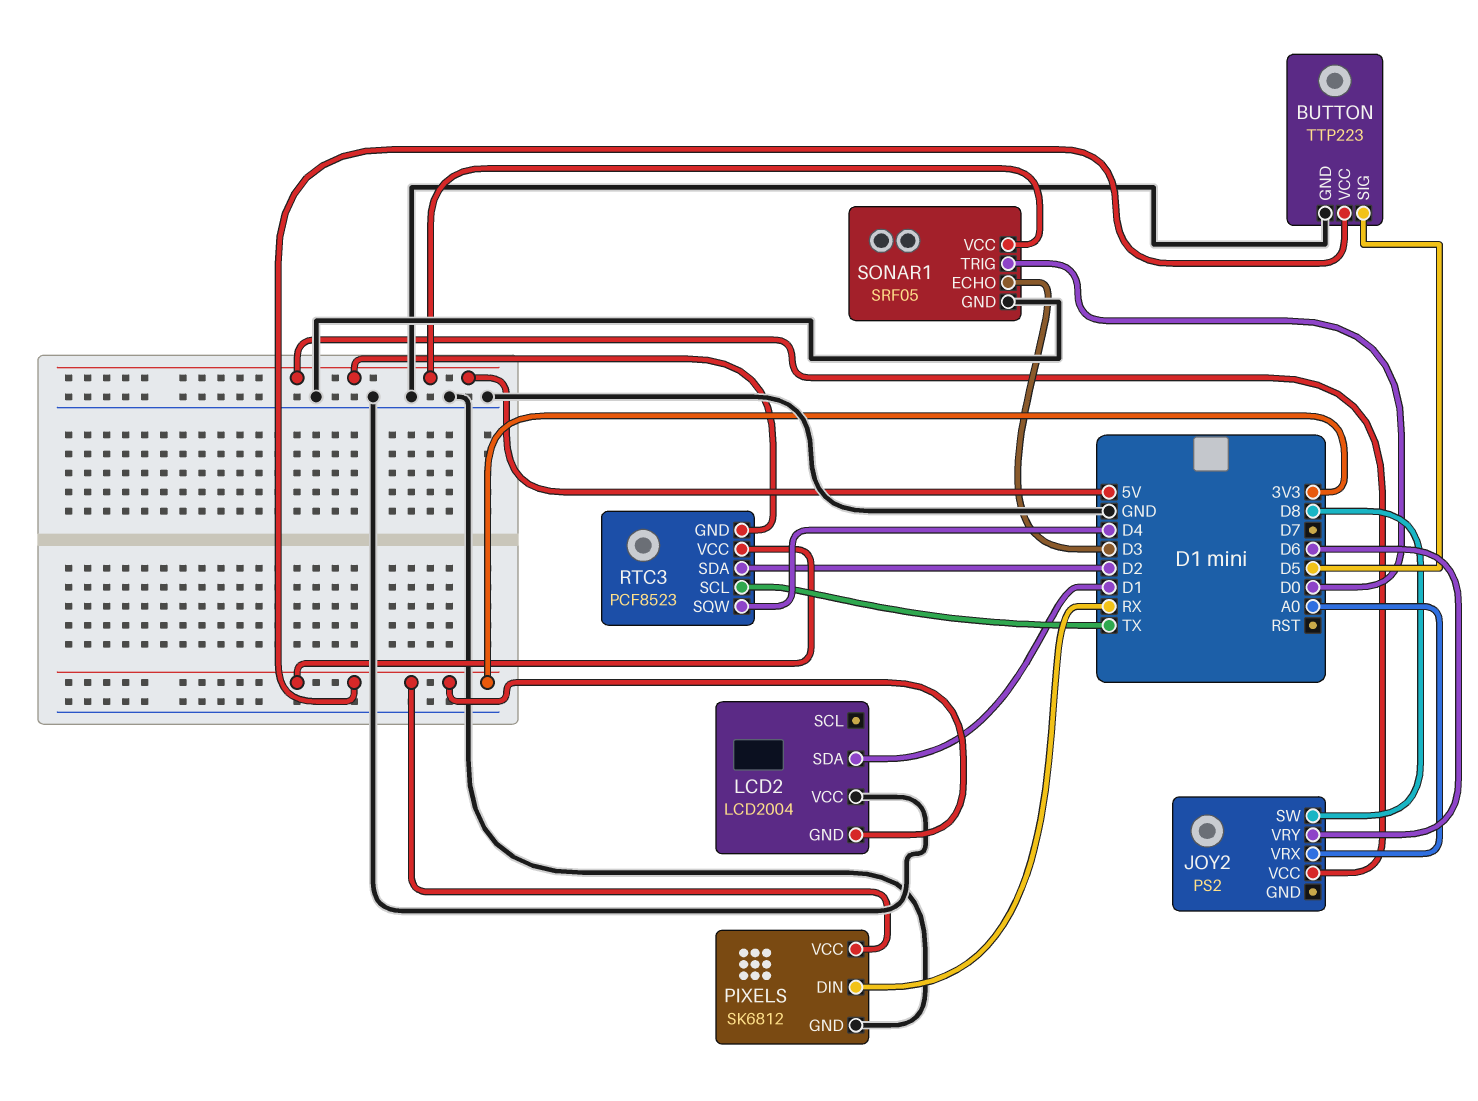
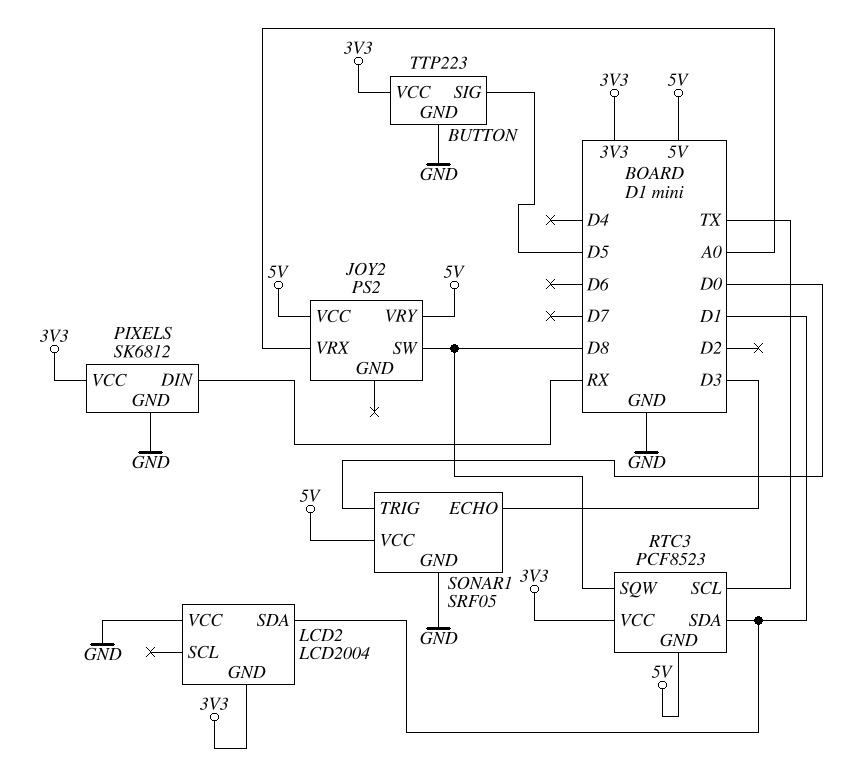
JOY2 pin VRY: D6 -> 5V
RTC3 pin SDA: D2 -> D1
RTC3 pin SQW: D4 -> D8

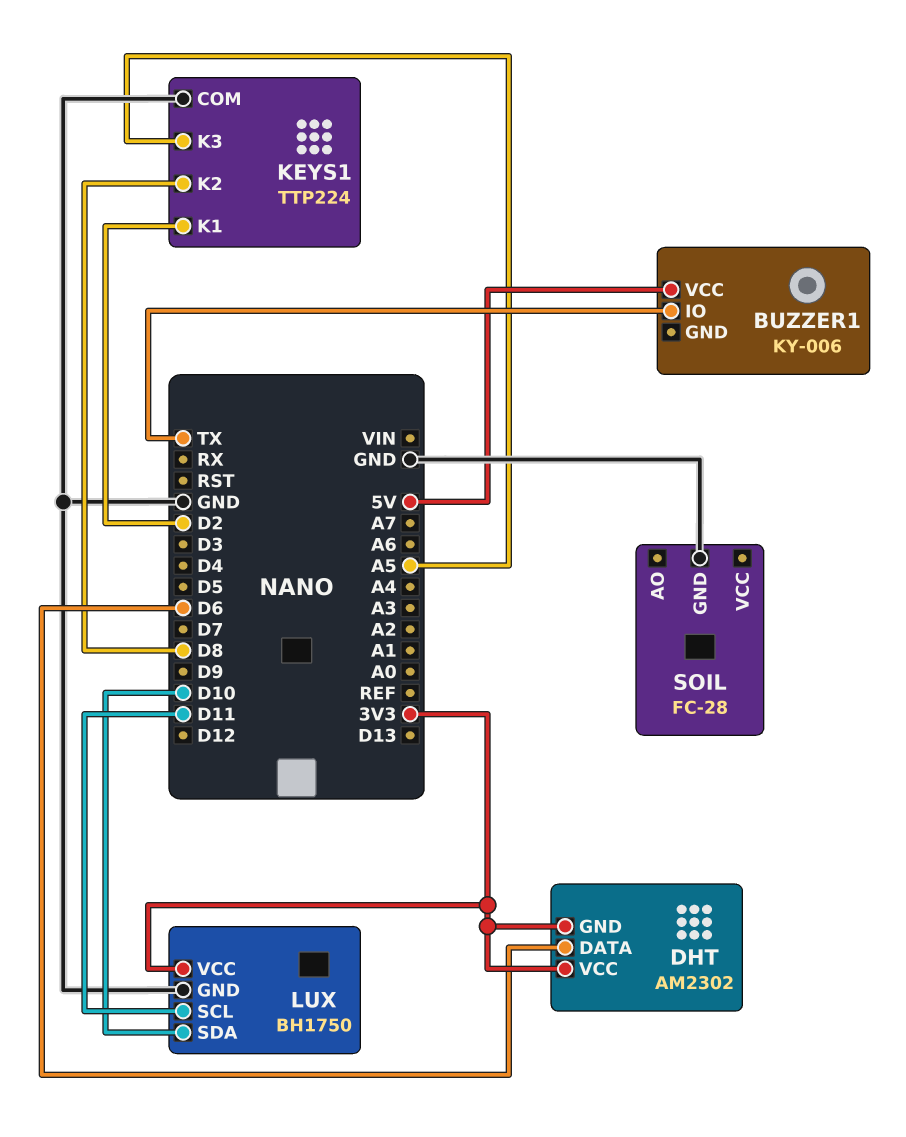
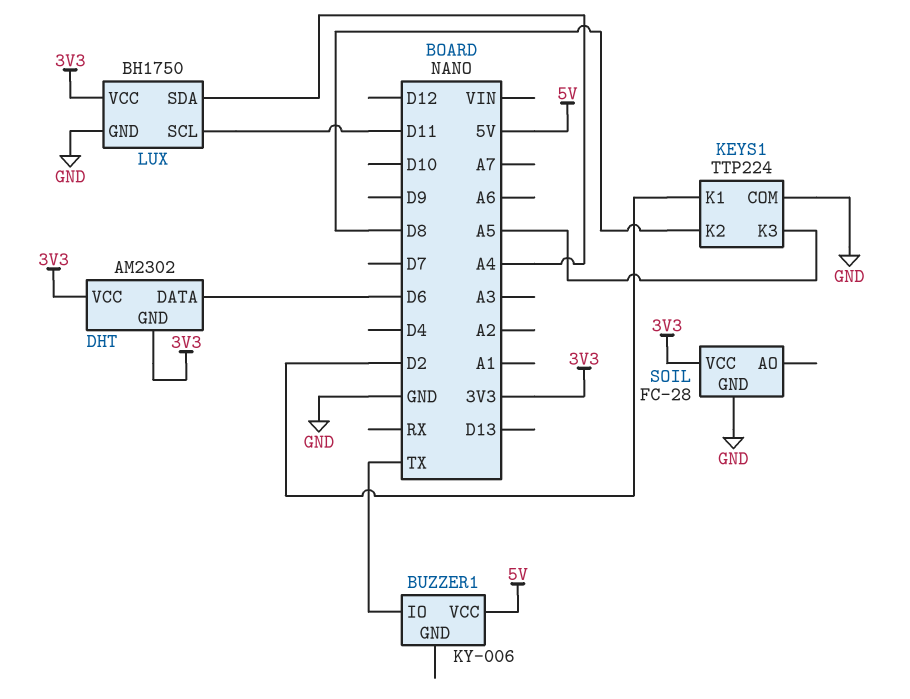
LUX pin SDA: D10 -> A4
SOIL pin VCC: none -> 3V3

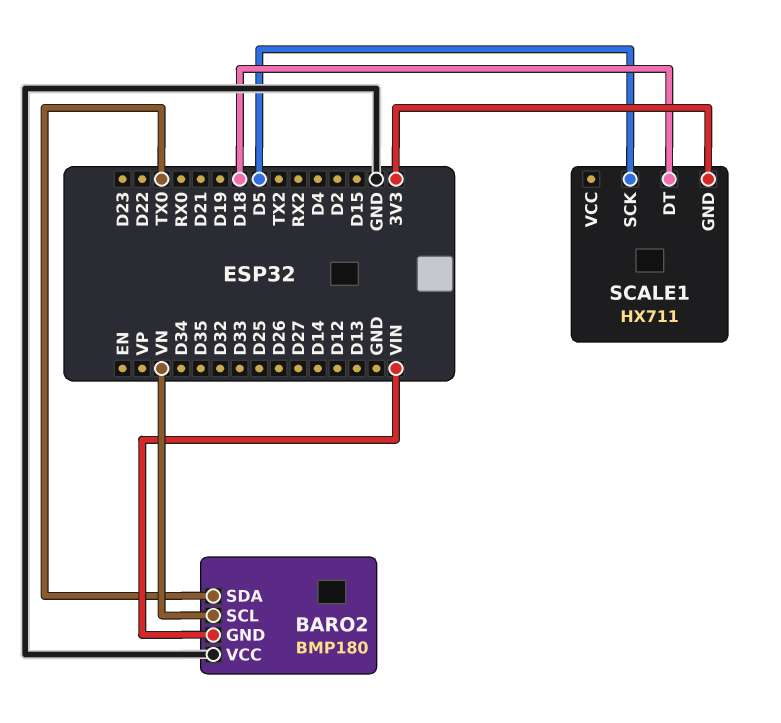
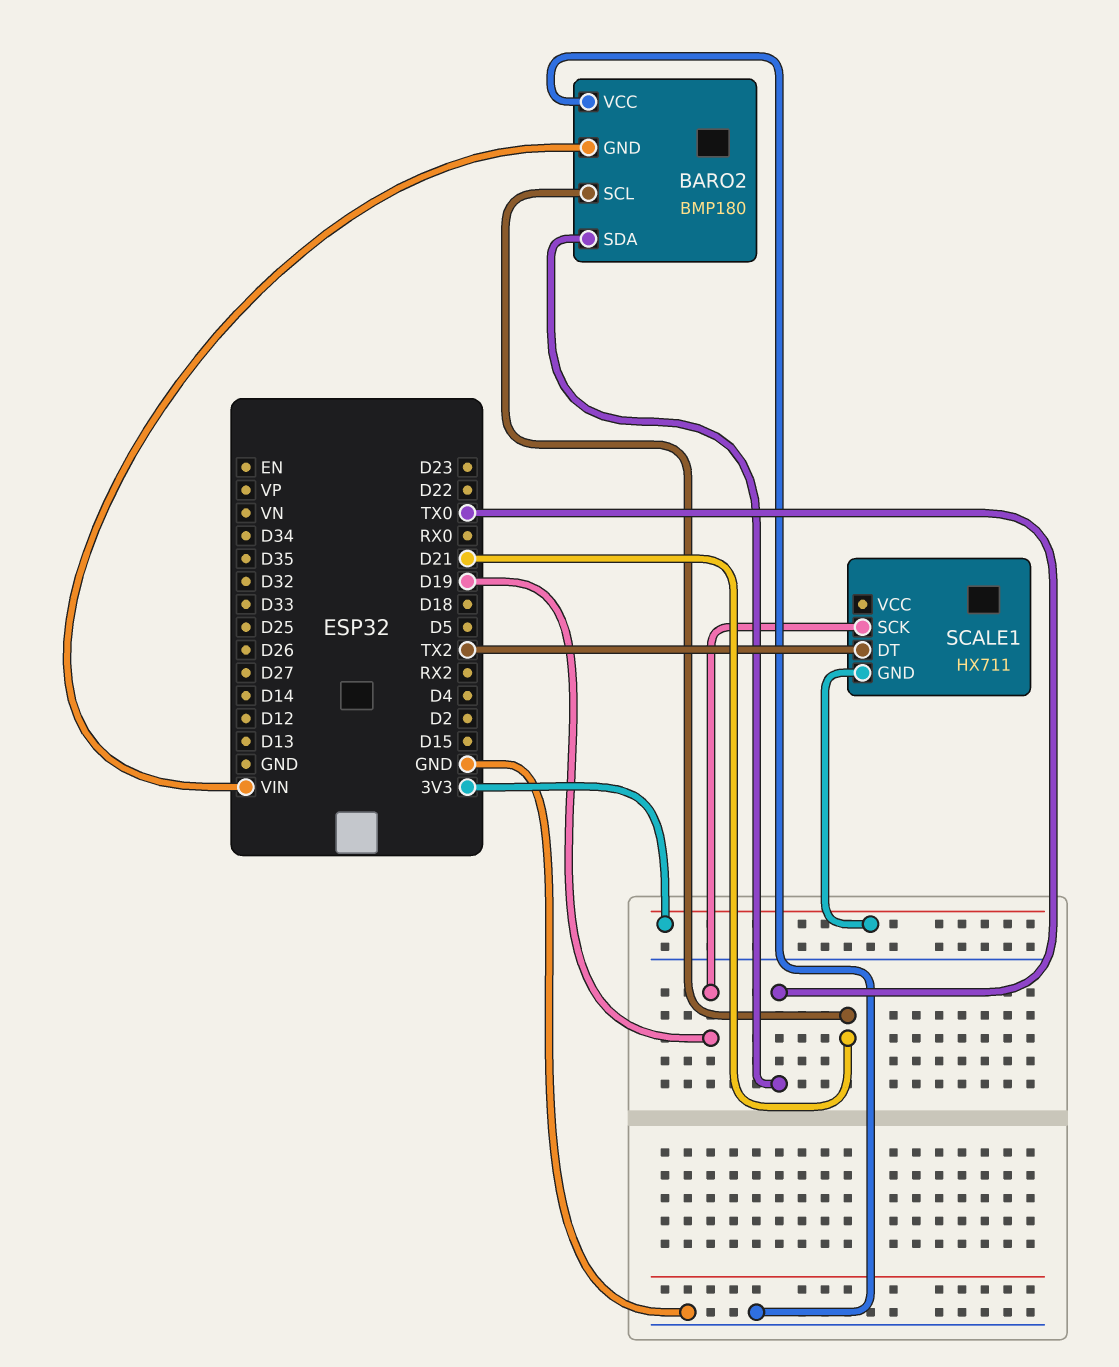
BARO2 pin SCL: VN -> D21
SCALE1 pin DT: D18 -> TX2
SCALE1 pin SCK: D5 -> D19

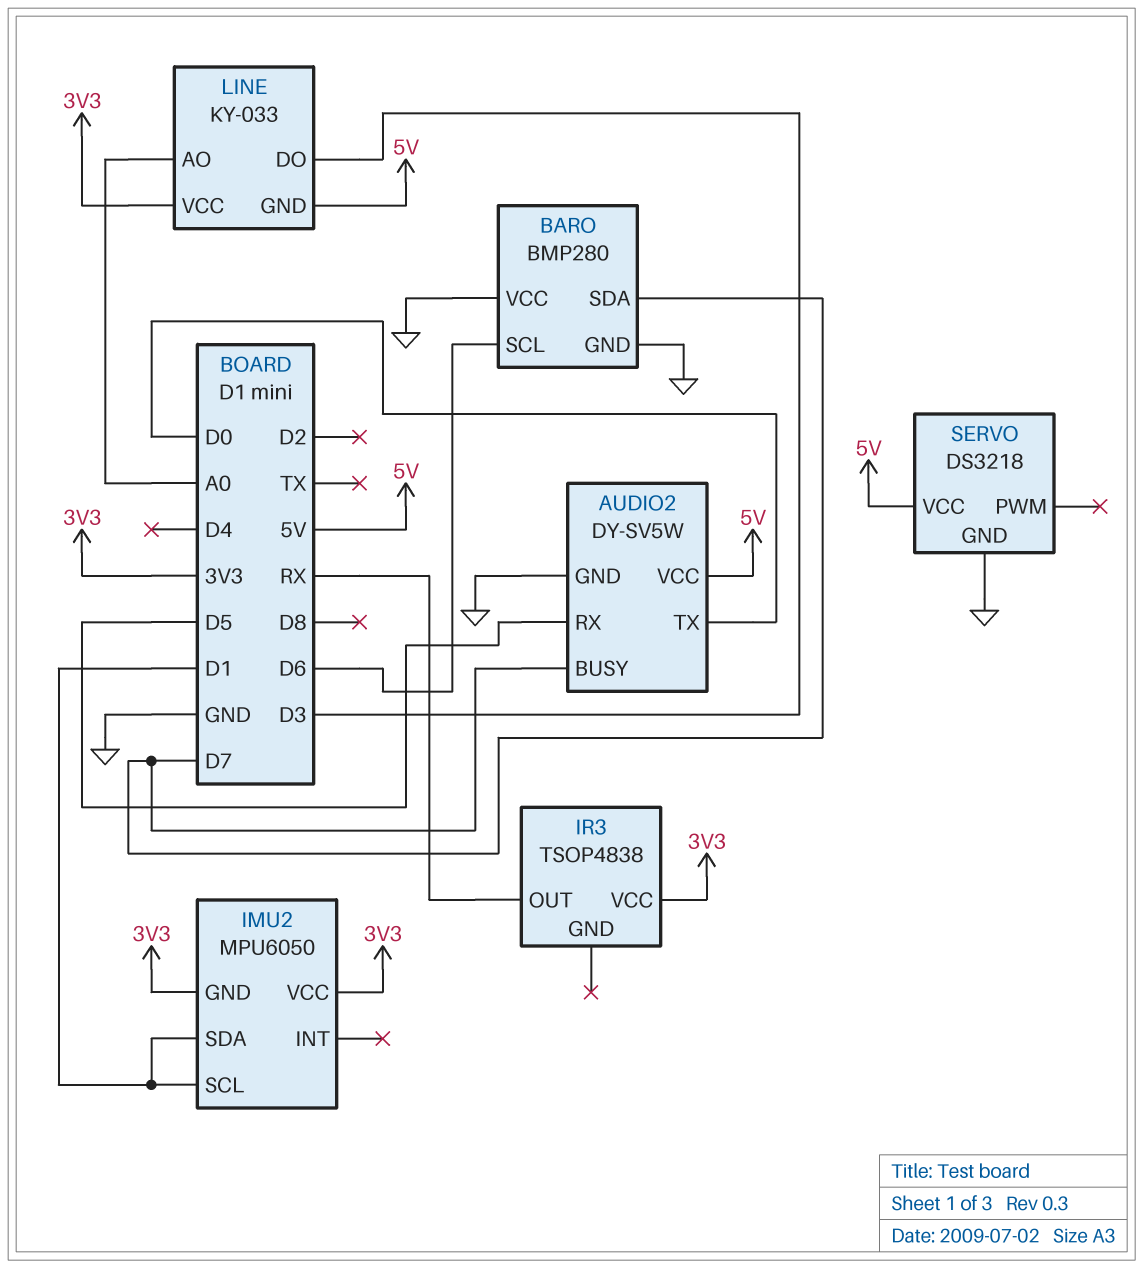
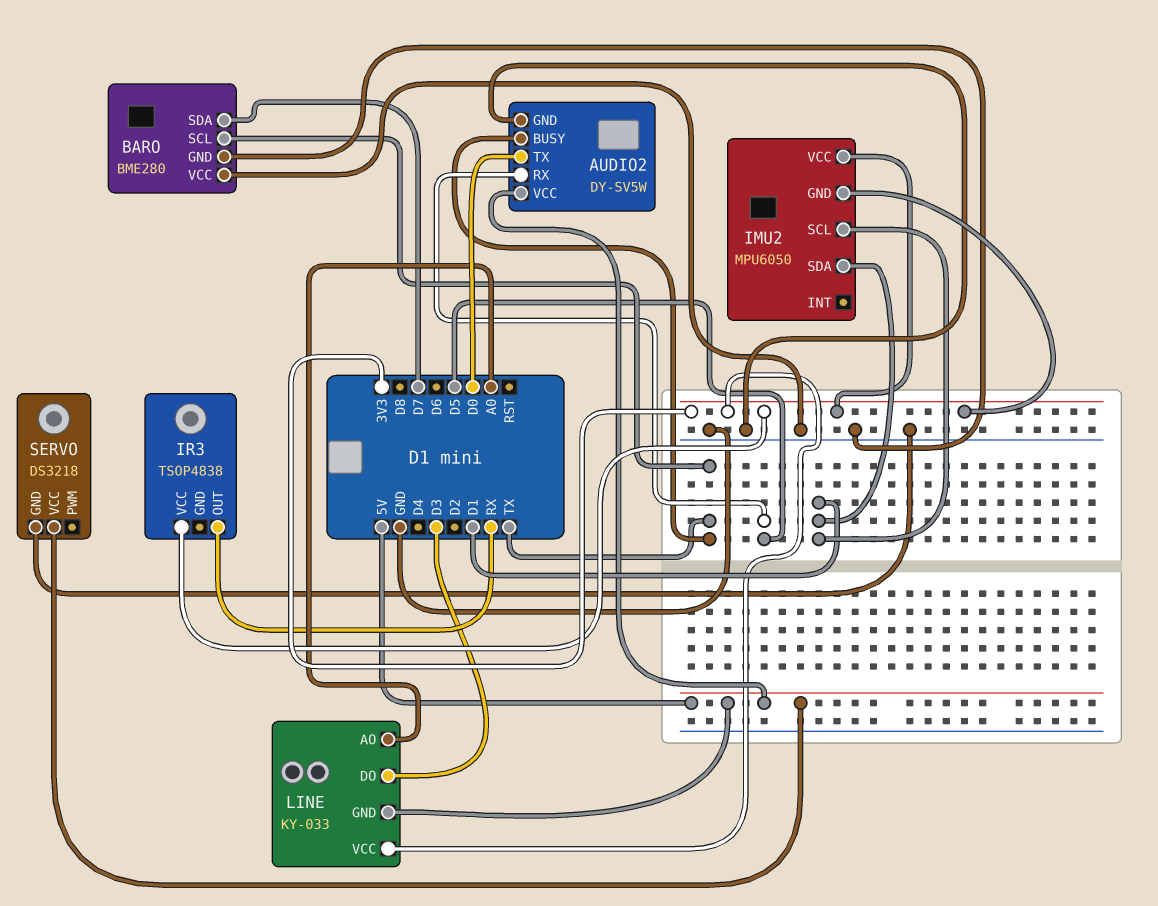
AUDIO2 pin BUSY: D7 -> TX
BARO: BMP280 -> BME280
BARO pin SCL: D6 -> TX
--------
- Exercise directions
Set down word for word every line from the one containing "SCALE1 pin SCK: D5 -> D19" through the last line of the records above, both ends included. Leave out the pictures.

- Reply to the exercise
SCALE1 pin SCK: D5 -> D19

AUDIO2 pin BUSY: D7 -> TX
BARO: BMP280 -> BME280
BARO pin SCL: D6 -> TX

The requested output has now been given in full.